◆ Directions:
Go through the listing below and repeat it exactly, dropping the pictures.

◆ Stored data:
=== Begin Enclosure ===

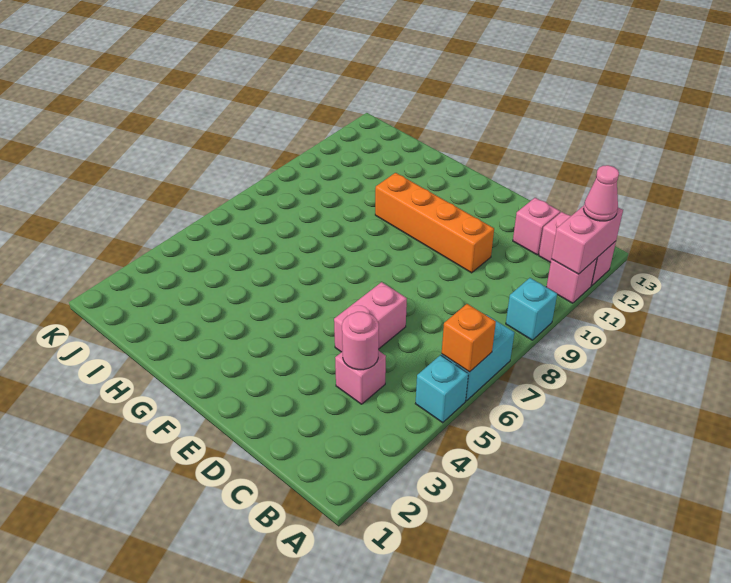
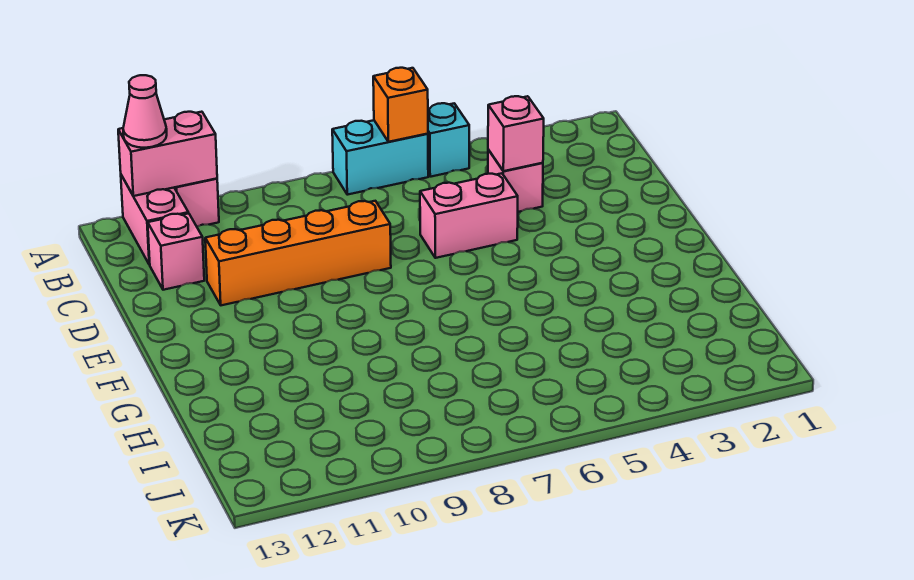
cyan brick A9 level 1 -> none
pink round brick C4 level 2 -> pink brick C4 level 2
orange brick D10:G10 level 1 -> orange brick D8:D11 level 1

=== End Enclosure ===

◆ Response area:
cyan brick A9 level 1 -> none
pink round brick C4 level 2 -> pink brick C4 level 2
orange brick D10:G10 level 1 -> orange brick D8:D11 level 1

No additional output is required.